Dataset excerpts

****************************************

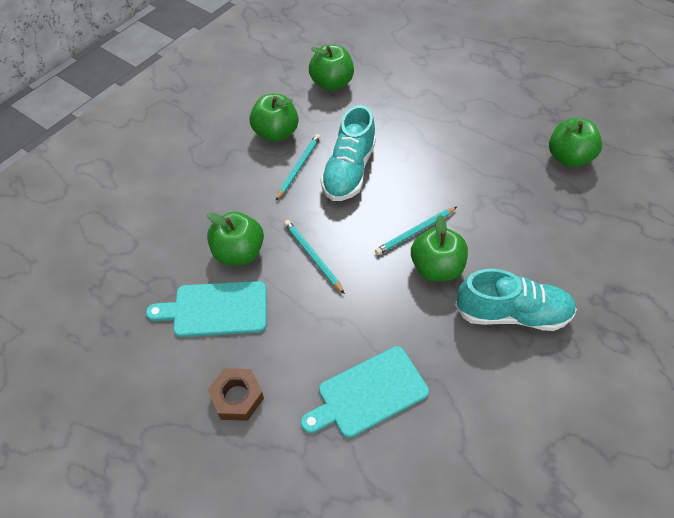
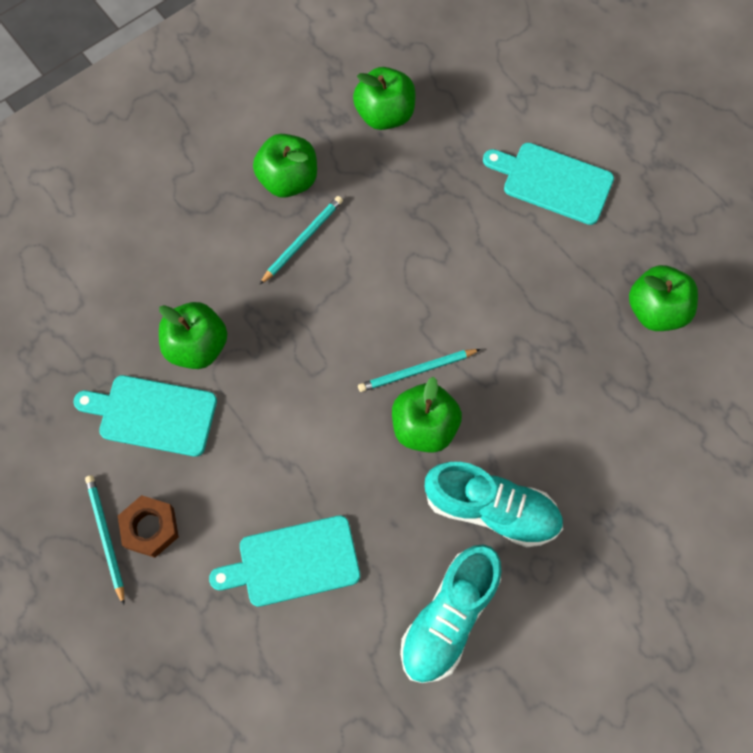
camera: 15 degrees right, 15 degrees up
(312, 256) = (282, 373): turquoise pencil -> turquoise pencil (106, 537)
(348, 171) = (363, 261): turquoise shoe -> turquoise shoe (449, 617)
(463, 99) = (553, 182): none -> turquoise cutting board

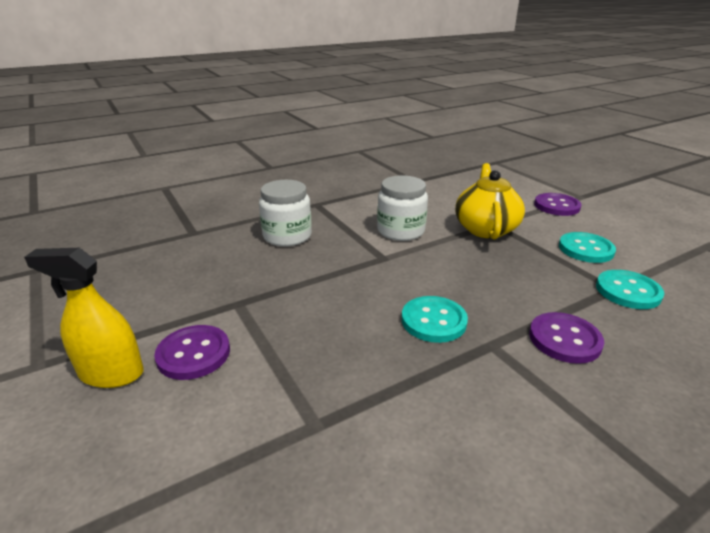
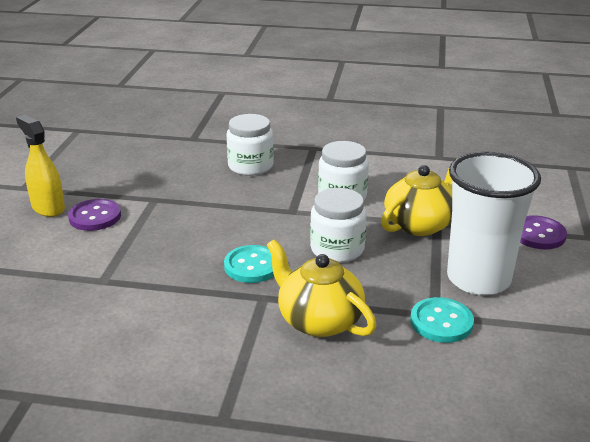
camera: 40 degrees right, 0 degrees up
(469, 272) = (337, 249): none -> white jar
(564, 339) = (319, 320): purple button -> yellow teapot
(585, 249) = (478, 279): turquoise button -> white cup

****************************************

Lines in the data that include the word "button" should all be copied.

=== RESPONSE TO THE EXERCISE ===
(564, 339) = (319, 320): purple button -> yellow teapot
(585, 249) = (478, 279): turquoise button -> white cup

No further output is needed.